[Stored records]
****************

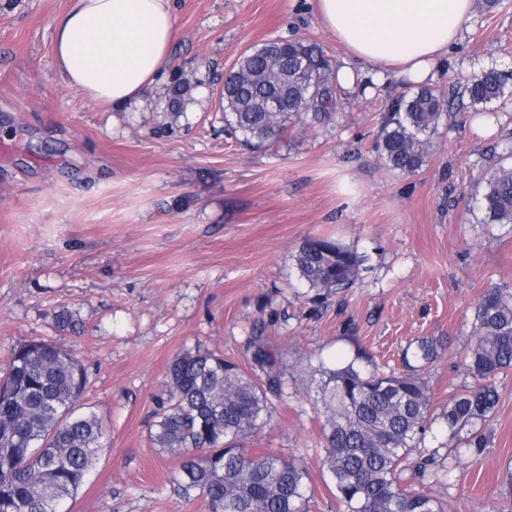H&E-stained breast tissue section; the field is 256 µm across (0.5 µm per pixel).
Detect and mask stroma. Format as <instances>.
Masks as SVG:
<instances>
[{"instance_id":"obj_1","label":"stroma","mask_w":512,"mask_h":512,"mask_svg":"<svg viewBox=\"0 0 512 512\" xmlns=\"http://www.w3.org/2000/svg\"><path fill=\"white\" fill-rule=\"evenodd\" d=\"M68 0H0V369L8 349L43 338L73 349L89 384L79 402L106 430L102 451L71 512H207L172 478L178 455L155 445L159 399L171 361L206 351L245 362L247 333L265 320L282 355L285 393L244 445L306 472L312 512H346L322 465L321 415L304 361L367 351L398 368L433 338L444 349L423 372L433 421L422 448L438 449L435 474L403 473L405 487L443 512H512V371L496 379L499 404L473 458L442 418L473 386L463 354L475 305L512 286V224H486L474 197L493 161L512 151V0L476 6L433 88L447 95L504 60V99L487 105L500 124L484 138L472 109L441 122L427 164L386 169L376 150L391 96L342 92L329 122L291 125L270 149L250 150L224 130L220 87L247 48L302 39L332 65L347 53L313 0H176L175 84H204L190 122L162 108L121 120L58 75L51 23ZM331 236L365 255L356 284L325 299L299 285L292 256L307 238ZM81 333L59 330V306Z\"/></svg>"}]
</instances>
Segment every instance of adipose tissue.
I'll list each match as a JSON object with an SVG mask.
<instances>
[{"label":"adipose tissue","instance_id":"obj_1","mask_svg":"<svg viewBox=\"0 0 512 512\" xmlns=\"http://www.w3.org/2000/svg\"><path fill=\"white\" fill-rule=\"evenodd\" d=\"M316 8L348 53L338 83L352 90L365 81L368 94L387 87L393 66L412 83L433 82L474 17V0H316ZM51 28L68 86L115 112L152 111L170 76L174 0H69Z\"/></svg>","mask_w":512,"mask_h":512}]
</instances>
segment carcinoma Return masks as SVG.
I'll return each instance as SVG.
<instances>
[{
  "label": "carcinoma",
  "mask_w": 512,
  "mask_h": 512,
  "mask_svg": "<svg viewBox=\"0 0 512 512\" xmlns=\"http://www.w3.org/2000/svg\"><path fill=\"white\" fill-rule=\"evenodd\" d=\"M244 79L224 105V130L253 147H272L288 124L323 122L336 104L332 67L315 48L287 41L271 57L244 59ZM288 84V109L271 112V90ZM505 81L496 69L475 74L457 91L478 108L500 99ZM453 102L428 87L401 93L391 103L376 151L384 165L414 174L426 165L443 111ZM487 224H512V162L489 170L477 201ZM298 278L323 298L357 281L364 256L326 237H311L293 255ZM57 327L76 332L77 311L63 306ZM248 347L262 375L200 351L176 357L168 369L166 401L154 443L181 456L180 493L196 492L209 512H309L305 471L281 456L245 448L269 414L270 396H283L280 355L266 342V323L251 325ZM444 350L435 339L418 341L405 370L385 371L369 357L339 356L332 366L308 362L317 385L324 466L337 499L349 512H441L429 493L401 484V474H425L435 454L413 457L430 427L432 403L421 371ZM464 364L477 381L455 397L444 420L463 452L480 455V426L498 405L496 377L512 369V287H492L478 300ZM88 381L77 355L50 341L32 339L8 349L0 383V512H62L76 497L104 447L105 430L94 412L76 403Z\"/></svg>",
  "instance_id": "1"
}]
</instances>
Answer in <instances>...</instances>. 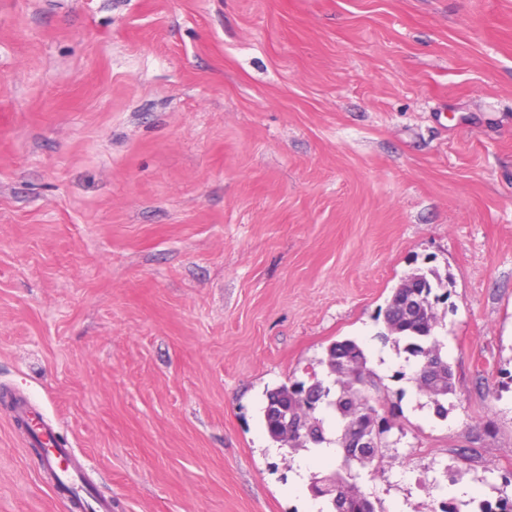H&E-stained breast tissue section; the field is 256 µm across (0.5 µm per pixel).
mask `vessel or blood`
Instances as JSON below:
<instances>
[{"label": "vessel or blood", "mask_w": 512, "mask_h": 512, "mask_svg": "<svg viewBox=\"0 0 512 512\" xmlns=\"http://www.w3.org/2000/svg\"><path fill=\"white\" fill-rule=\"evenodd\" d=\"M17 417L28 428L33 443L44 447L42 456L44 469L51 474L53 482L50 486L55 496L68 501L72 512H112V501L108 498L86 499L78 482L80 473L75 467H61L62 458L72 457L69 448H59L54 444L55 428L46 415L30 402H20Z\"/></svg>", "instance_id": "obj_1"}]
</instances>
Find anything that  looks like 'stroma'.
Returning <instances> with one entry per match:
<instances>
[{
    "mask_svg": "<svg viewBox=\"0 0 512 512\" xmlns=\"http://www.w3.org/2000/svg\"><path fill=\"white\" fill-rule=\"evenodd\" d=\"M418 268L449 294L444 418L380 337ZM342 339L401 398L364 492L502 487L512 0H0V395L45 409L93 494L305 512L262 409ZM0 512H67L2 408Z\"/></svg>",
    "mask_w": 512,
    "mask_h": 512,
    "instance_id": "obj_1",
    "label": "stroma"
}]
</instances>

****************

#### [PROBLEM TO SOLVE]
Scan the listing above for the word "carcinoma" and show each line where it is found.

#### [FINAL RESULT]
segment carcinoma Return masks as SVG.
  "label": "carcinoma",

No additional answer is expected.